BEGIN Data excerpts
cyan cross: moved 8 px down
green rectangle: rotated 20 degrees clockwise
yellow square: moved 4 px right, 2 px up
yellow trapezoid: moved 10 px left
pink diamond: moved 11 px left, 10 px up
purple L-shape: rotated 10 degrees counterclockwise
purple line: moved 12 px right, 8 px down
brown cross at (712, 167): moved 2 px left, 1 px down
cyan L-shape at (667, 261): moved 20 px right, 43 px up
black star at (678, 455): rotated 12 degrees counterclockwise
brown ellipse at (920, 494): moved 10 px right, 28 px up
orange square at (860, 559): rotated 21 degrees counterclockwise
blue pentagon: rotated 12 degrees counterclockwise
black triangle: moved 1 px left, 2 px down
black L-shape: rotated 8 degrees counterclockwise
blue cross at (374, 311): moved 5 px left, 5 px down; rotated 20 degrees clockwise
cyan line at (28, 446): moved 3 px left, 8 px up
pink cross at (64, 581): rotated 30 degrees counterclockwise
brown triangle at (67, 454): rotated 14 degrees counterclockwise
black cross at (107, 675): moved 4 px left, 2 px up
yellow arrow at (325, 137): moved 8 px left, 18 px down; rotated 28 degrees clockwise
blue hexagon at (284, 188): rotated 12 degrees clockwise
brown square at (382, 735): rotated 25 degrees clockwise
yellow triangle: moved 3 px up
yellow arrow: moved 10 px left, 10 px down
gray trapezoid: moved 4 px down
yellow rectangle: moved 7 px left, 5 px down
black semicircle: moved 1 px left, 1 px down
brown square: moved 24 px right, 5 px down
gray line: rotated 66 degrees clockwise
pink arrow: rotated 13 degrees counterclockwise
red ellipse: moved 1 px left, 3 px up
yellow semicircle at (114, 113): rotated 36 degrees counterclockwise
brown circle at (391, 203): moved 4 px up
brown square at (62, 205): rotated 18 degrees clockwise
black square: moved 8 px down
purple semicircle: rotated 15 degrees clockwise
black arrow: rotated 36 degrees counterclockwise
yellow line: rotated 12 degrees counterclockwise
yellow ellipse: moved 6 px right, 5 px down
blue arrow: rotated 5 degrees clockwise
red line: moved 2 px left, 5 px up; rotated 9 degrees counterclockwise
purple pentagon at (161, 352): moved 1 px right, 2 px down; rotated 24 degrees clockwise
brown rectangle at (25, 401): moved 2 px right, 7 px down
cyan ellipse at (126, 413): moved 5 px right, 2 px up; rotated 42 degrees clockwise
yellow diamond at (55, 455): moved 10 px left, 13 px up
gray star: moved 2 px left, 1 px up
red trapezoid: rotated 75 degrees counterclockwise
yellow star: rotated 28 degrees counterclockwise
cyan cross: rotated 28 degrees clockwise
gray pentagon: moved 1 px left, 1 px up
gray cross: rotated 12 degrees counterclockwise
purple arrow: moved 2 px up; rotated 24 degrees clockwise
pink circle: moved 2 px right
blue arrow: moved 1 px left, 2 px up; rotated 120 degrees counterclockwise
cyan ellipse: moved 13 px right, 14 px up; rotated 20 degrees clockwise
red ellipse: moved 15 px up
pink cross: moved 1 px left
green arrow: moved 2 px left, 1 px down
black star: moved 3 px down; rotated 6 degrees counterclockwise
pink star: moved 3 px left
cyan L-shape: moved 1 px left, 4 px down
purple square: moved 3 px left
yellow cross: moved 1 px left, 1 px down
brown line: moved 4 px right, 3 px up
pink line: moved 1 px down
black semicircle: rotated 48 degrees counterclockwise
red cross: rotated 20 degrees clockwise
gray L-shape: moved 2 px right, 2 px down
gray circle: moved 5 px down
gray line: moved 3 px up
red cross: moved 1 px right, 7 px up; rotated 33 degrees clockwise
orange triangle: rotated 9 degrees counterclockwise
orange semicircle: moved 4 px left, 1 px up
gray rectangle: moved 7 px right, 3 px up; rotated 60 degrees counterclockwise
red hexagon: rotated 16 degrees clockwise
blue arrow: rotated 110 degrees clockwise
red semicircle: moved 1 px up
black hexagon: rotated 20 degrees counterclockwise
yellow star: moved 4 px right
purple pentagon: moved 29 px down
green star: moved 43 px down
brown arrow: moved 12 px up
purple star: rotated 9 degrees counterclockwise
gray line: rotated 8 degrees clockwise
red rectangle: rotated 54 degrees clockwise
END Data excerpts
Action item: Please write out, exactly as they appear, only the lines from the one holding "red cross: rotated 20 degrees clockwise" through the end of the data.

Expected output:
red cross: rotated 20 degrees clockwise
gray L-shape: moved 2 px right, 2 px down
gray circle: moved 5 px down
gray line: moved 3 px up
red cross: moved 1 px right, 7 px up; rotated 33 degrees clockwise
orange triangle: rotated 9 degrees counterclockwise
orange semicircle: moved 4 px left, 1 px up
gray rectangle: moved 7 px right, 3 px up; rotated 60 degrees counterclockwise
red hexagon: rotated 16 degrees clockwise
blue arrow: rotated 110 degrees clockwise
red semicircle: moved 1 px up
black hexagon: rotated 20 degrees counterclockwise
yellow star: moved 4 px right
purple pentagon: moved 29 px down
green star: moved 43 px down
brown arrow: moved 12 px up
purple star: rotated 9 degrees counterclockwise
gray line: rotated 8 degrees clockwise
red rectangle: rotated 54 degrees clockwise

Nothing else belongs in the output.